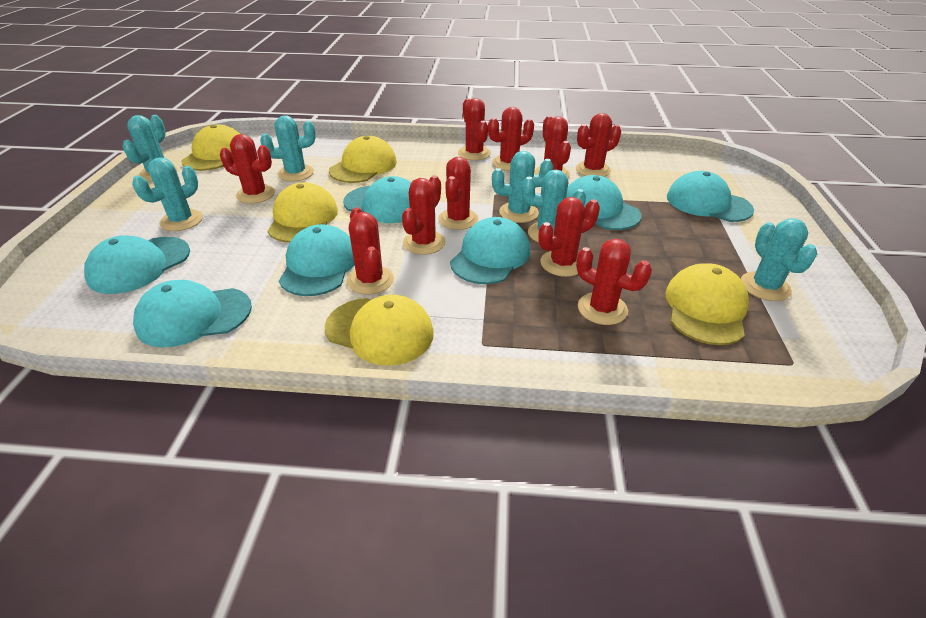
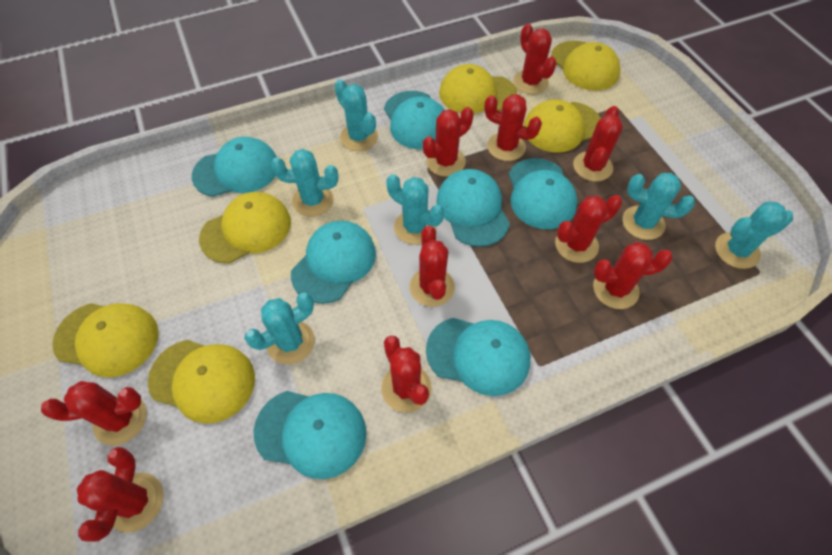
yellow cap: 5 -> 6

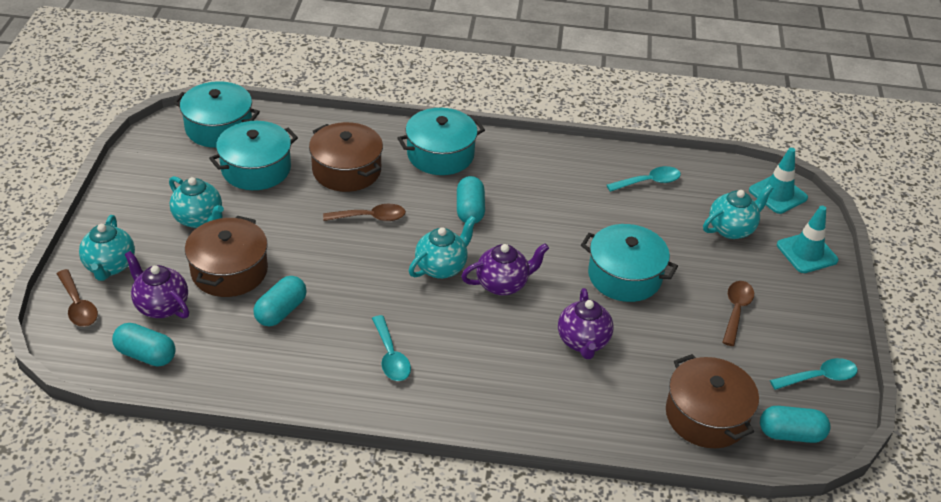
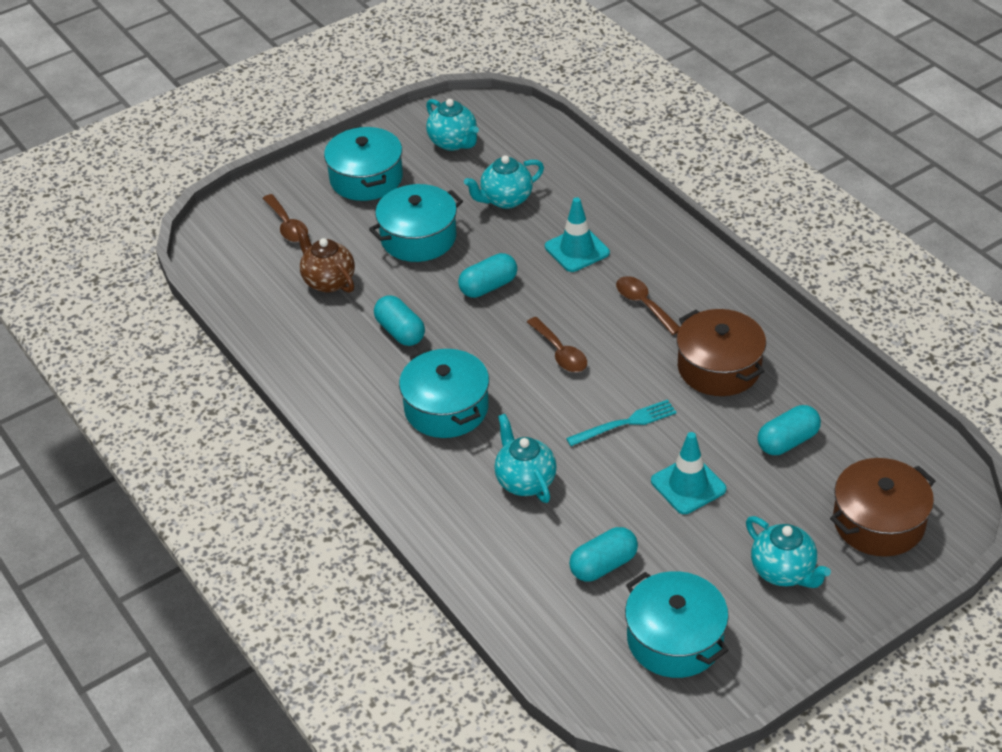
brown pot: 3 -> 2
brown teapot: 0 -> 1
purple teapot: 3 -> 0
turquoise fork: 0 -> 1
turquoise spoon: 3 -> 0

_Exercise prompt_.
Each record must appear again exactly as written above, without its pictures.

_Answer space_.
yellow cap: 5 -> 6

brown pot: 3 -> 2
brown teapot: 0 -> 1
purple teapot: 3 -> 0
turquoise fork: 0 -> 1
turquoise spoon: 3 -> 0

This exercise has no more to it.